§ **Work instruction**:
Whenever a picture appears in the listing below, leave it out, and copy exactly the lines from the one containing "FAN3 pin SIG: GP5 -> GP3" through the end.

§ **Data listing**:
= = = = =

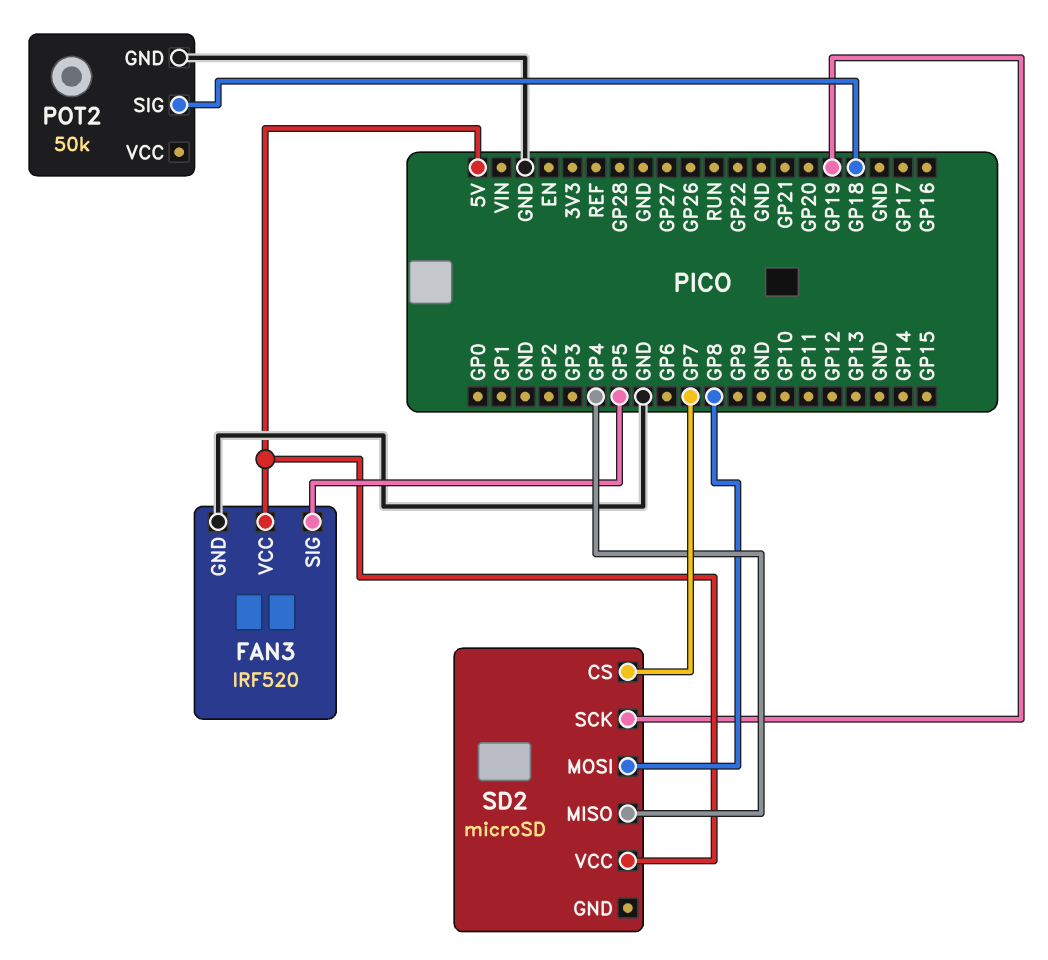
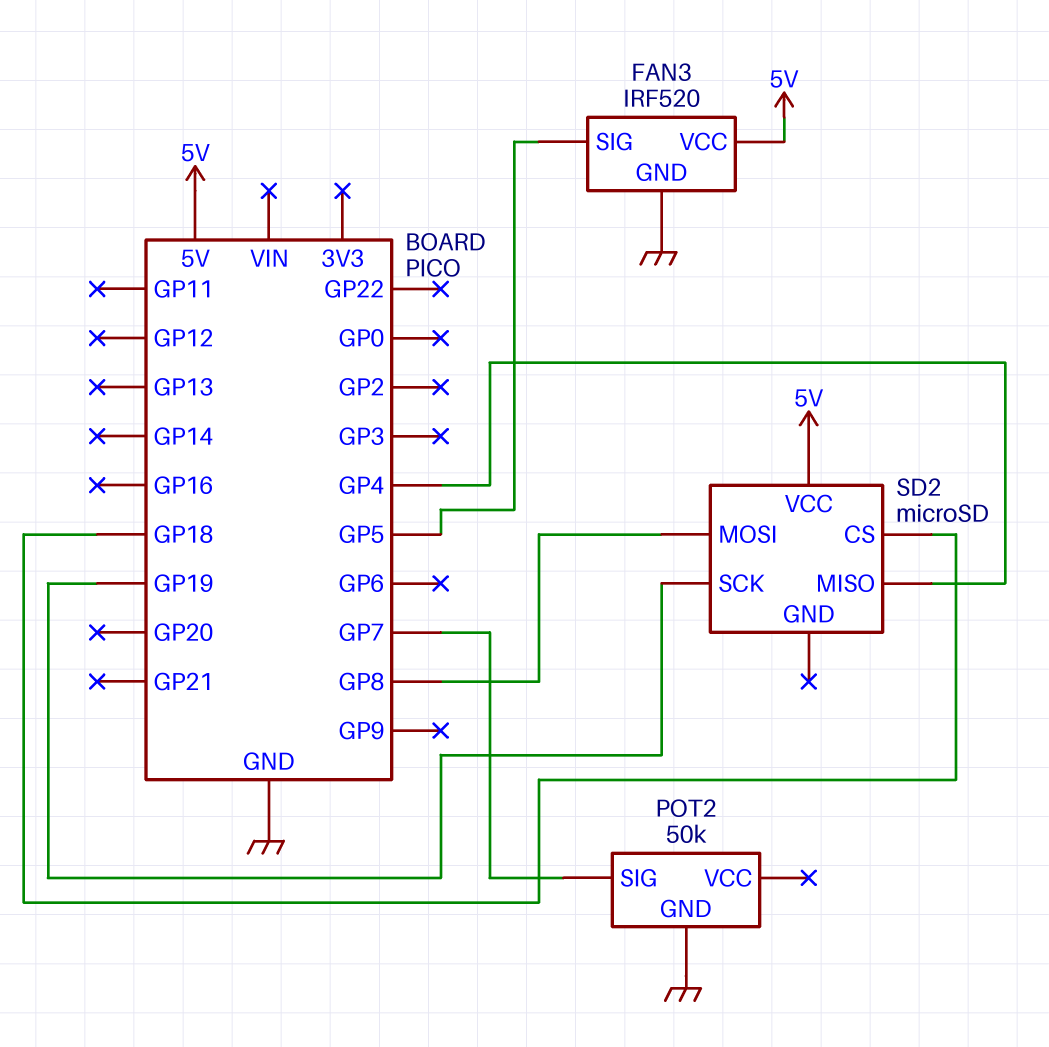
POT2 pin SIG: GP18 -> GP7
SD2 pin CS: GP7 -> GP18

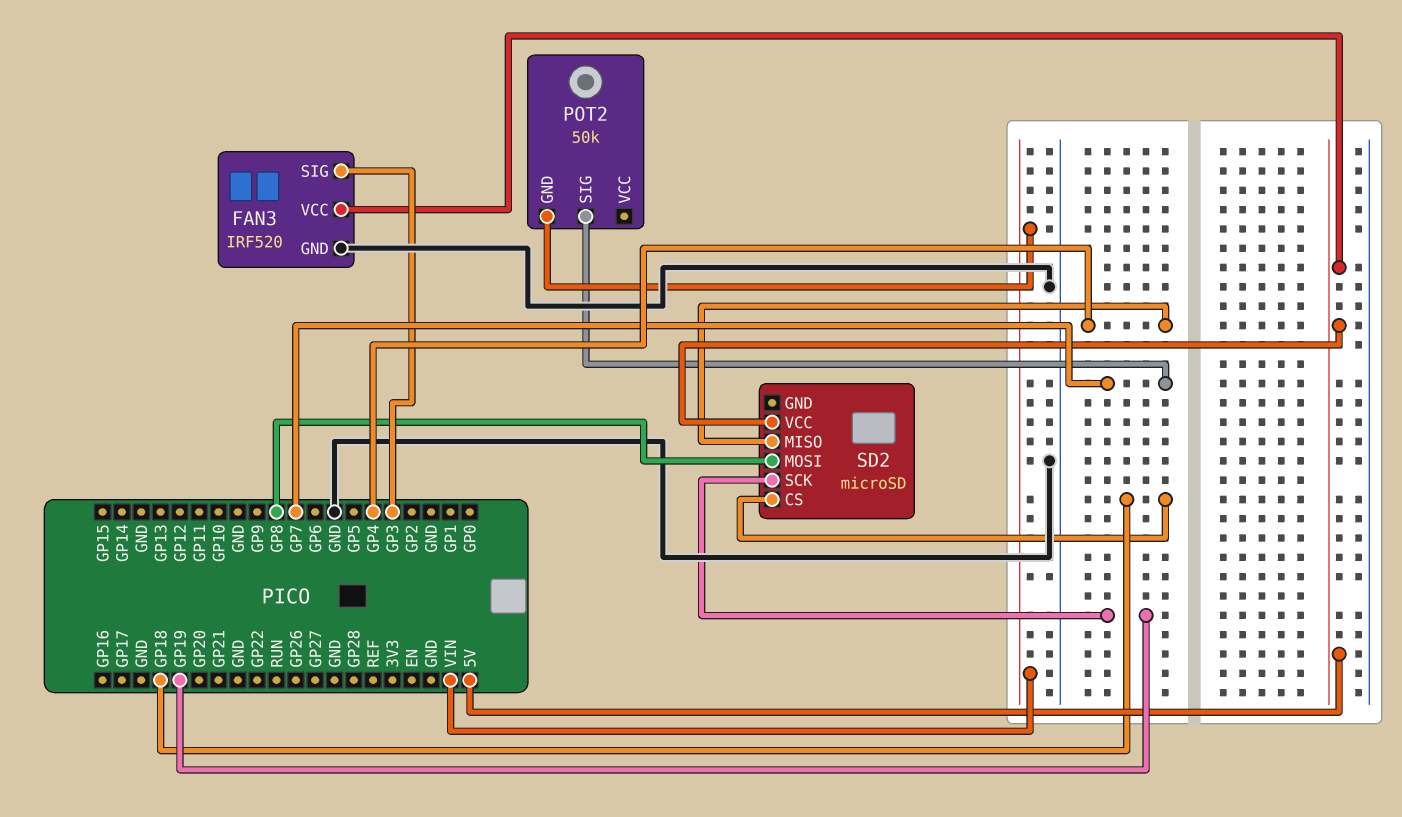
FAN3 pin SIG: GP5 -> GP3
POT2 pin GND: GND -> VIN

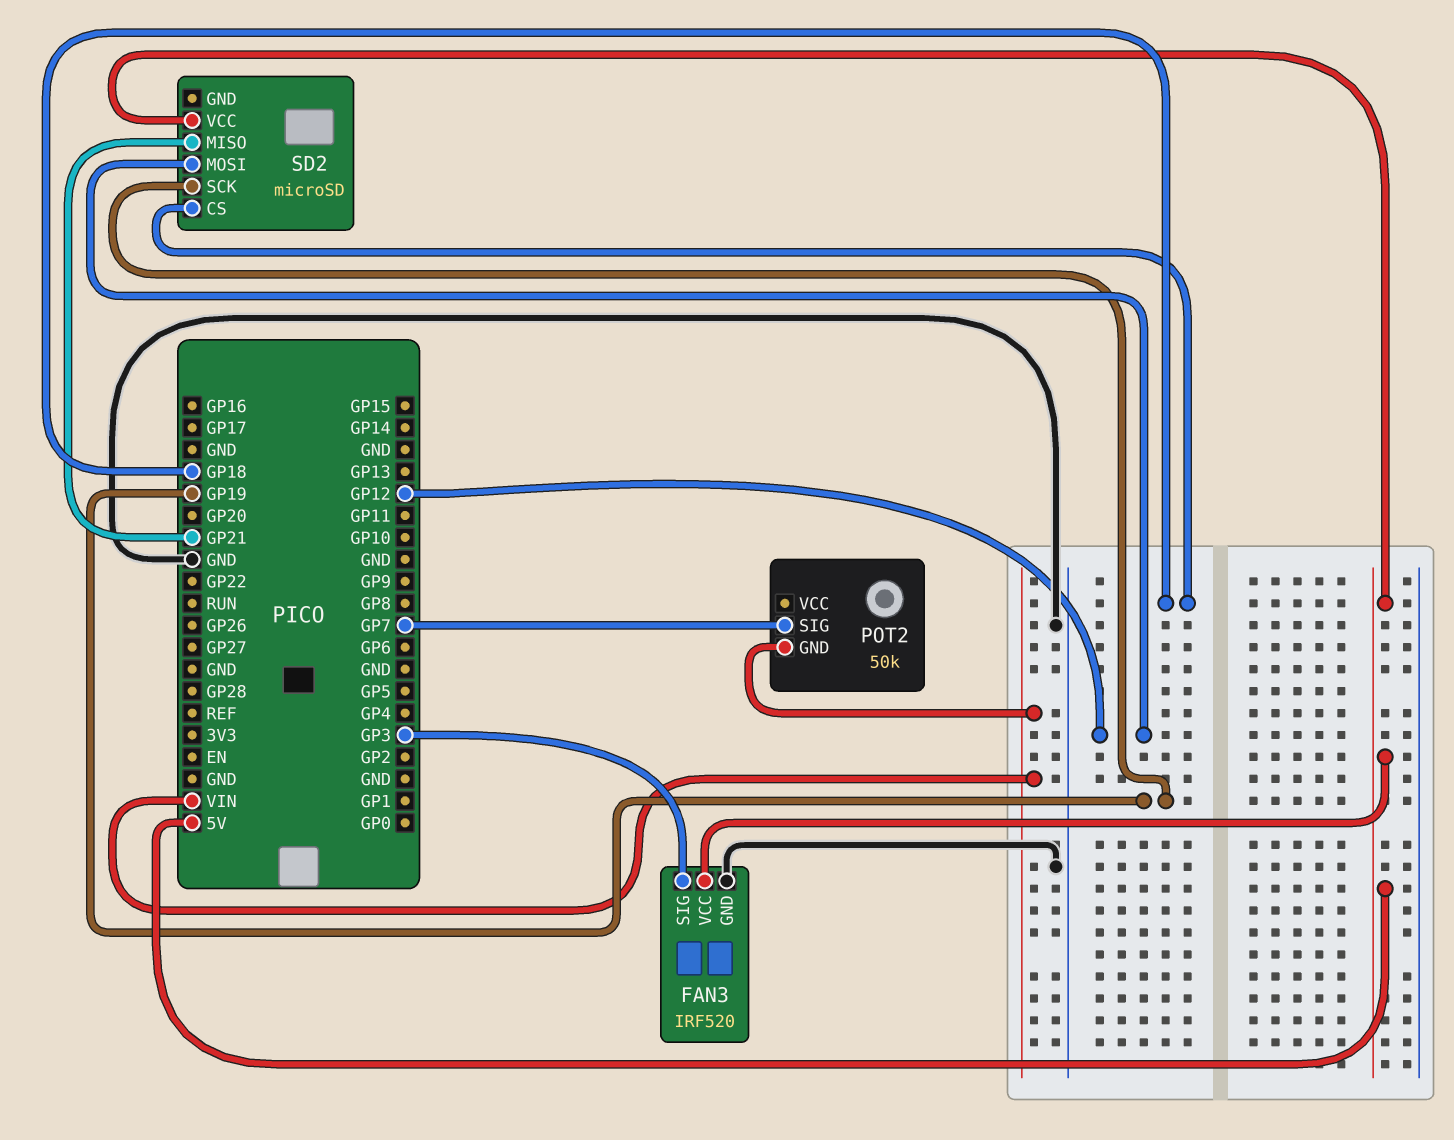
SD2 pin MISO: GP4 -> GP21
SD2 pin MOSI: GP8 -> GP12

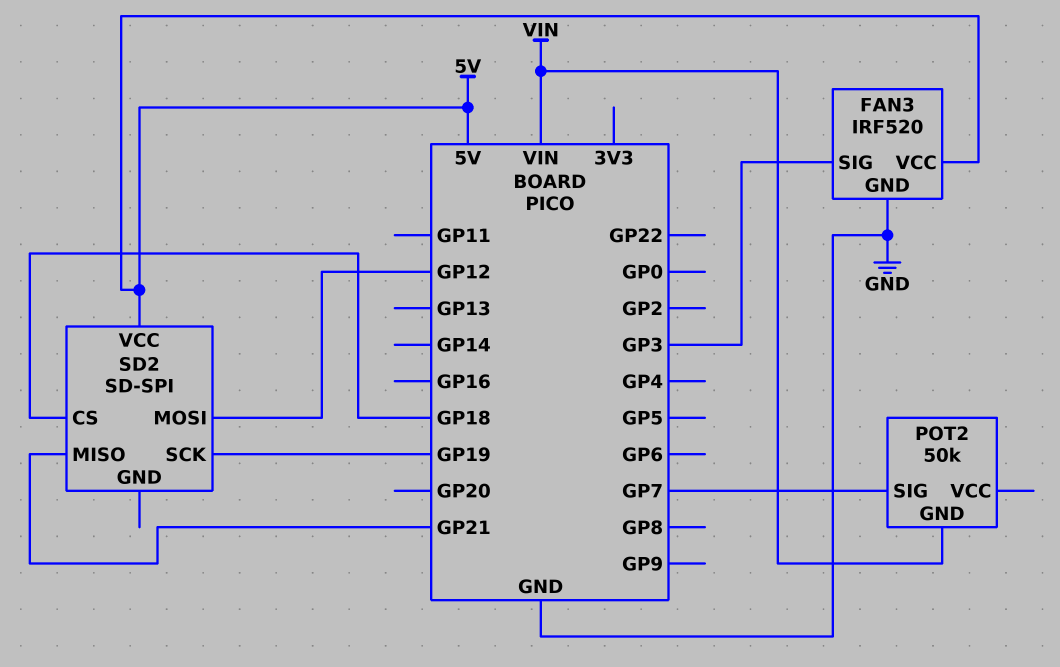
SD2: microSD -> SD-SPI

= = = = =

§ **Output of the exercise**:
FAN3 pin SIG: GP5 -> GP3
POT2 pin GND: GND -> VIN

SD2 pin MISO: GP4 -> GP21
SD2 pin MOSI: GP8 -> GP12

SD2: microSD -> SD-SPI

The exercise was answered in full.